• _DATA RECORDS_
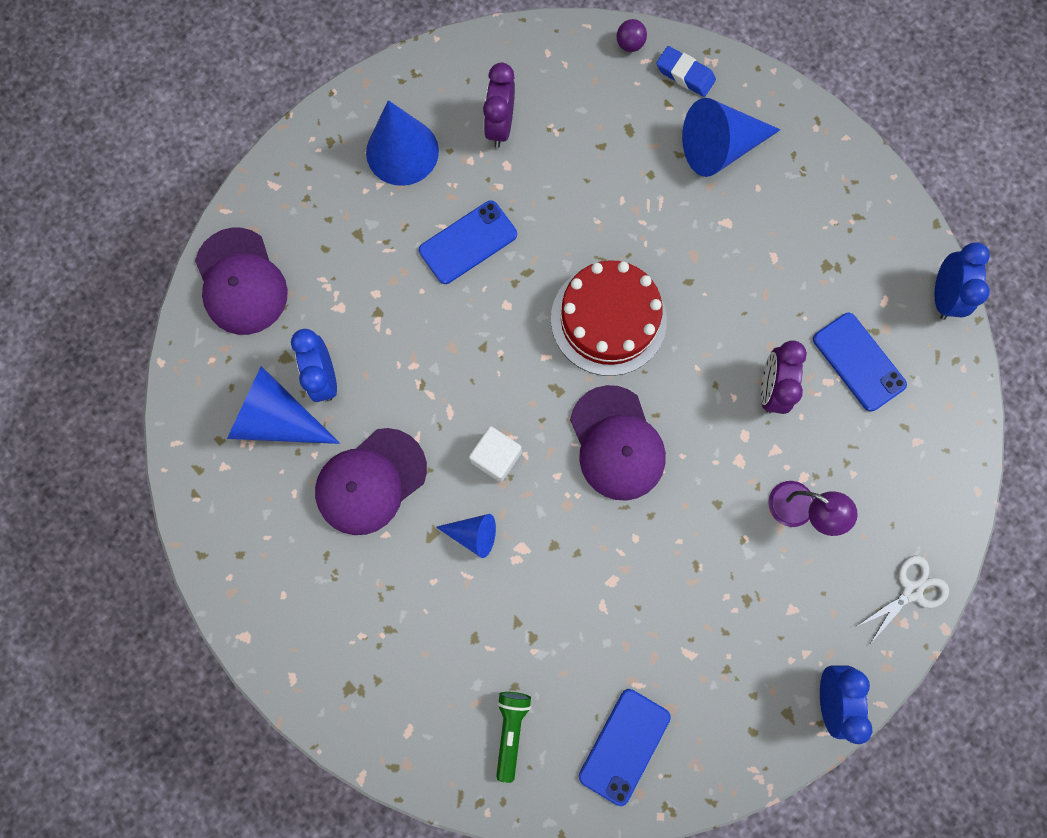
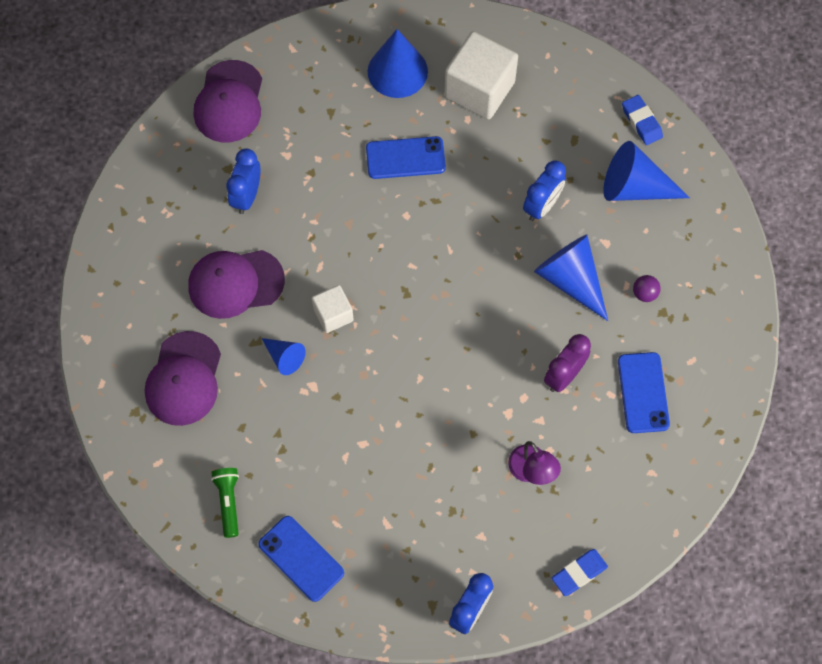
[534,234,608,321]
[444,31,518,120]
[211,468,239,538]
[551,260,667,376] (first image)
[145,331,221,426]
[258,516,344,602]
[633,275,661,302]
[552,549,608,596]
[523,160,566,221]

• _EXERCISE REQUIREMENTS_
Please retype the listing in full, exactly as given, and skip every image.

• _YOUR RESPONSE_
[534,234,608,321]
[444,31,518,120]
[211,468,239,538]
[551,260,667,376] (first image)
[145,331,221,426]
[258,516,344,602]
[633,275,661,302]
[552,549,608,596]
[523,160,566,221]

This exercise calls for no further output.